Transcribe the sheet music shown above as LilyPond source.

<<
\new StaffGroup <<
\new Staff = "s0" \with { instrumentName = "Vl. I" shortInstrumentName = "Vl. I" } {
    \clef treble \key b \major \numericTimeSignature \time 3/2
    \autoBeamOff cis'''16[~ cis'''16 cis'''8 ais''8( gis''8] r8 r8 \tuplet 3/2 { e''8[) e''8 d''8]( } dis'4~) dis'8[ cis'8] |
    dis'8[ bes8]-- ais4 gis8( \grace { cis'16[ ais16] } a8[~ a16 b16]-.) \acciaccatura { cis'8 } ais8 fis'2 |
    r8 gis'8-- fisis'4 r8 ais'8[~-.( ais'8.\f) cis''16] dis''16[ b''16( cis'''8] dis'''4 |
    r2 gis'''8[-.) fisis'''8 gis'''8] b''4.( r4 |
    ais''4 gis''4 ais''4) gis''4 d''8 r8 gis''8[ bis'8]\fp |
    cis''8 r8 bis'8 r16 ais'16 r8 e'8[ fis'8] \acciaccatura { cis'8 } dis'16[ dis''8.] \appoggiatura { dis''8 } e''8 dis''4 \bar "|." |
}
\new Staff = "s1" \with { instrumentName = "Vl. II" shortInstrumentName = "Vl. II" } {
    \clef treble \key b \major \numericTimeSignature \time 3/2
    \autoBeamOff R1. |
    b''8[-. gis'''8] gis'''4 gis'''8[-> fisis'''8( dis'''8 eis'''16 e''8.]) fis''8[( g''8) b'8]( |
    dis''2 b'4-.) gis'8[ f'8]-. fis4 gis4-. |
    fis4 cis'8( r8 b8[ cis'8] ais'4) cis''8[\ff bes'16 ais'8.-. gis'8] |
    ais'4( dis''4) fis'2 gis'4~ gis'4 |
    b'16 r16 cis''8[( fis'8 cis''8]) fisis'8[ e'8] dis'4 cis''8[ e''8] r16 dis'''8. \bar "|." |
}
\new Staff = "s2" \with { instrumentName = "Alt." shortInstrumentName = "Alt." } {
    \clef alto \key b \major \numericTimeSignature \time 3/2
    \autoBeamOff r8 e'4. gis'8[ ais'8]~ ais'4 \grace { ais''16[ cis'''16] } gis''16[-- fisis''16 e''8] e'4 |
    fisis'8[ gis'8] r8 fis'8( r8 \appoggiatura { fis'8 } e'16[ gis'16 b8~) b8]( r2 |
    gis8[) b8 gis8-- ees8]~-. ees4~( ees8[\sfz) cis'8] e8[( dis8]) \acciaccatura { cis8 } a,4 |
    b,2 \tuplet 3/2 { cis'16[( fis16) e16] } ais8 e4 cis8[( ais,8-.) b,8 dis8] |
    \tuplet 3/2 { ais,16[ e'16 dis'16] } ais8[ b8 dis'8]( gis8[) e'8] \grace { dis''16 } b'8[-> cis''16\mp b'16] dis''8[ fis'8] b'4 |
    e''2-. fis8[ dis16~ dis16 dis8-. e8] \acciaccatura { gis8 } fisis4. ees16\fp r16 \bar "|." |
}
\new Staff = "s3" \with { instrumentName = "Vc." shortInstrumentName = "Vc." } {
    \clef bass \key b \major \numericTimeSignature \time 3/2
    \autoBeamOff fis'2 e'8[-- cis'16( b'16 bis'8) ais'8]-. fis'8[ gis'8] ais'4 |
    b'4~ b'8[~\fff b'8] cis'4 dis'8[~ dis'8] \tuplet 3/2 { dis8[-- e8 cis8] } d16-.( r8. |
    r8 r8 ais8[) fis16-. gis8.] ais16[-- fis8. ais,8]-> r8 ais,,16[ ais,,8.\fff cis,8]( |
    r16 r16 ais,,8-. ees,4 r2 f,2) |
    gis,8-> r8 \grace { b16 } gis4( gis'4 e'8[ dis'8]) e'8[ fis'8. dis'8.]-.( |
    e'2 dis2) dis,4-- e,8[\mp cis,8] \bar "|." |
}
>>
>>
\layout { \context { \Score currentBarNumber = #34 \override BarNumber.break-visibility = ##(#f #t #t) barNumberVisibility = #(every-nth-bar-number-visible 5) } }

= = = =

**Challenge**
Report how many lines in the records above contain the string "clef". Give only the number.

**Response**
4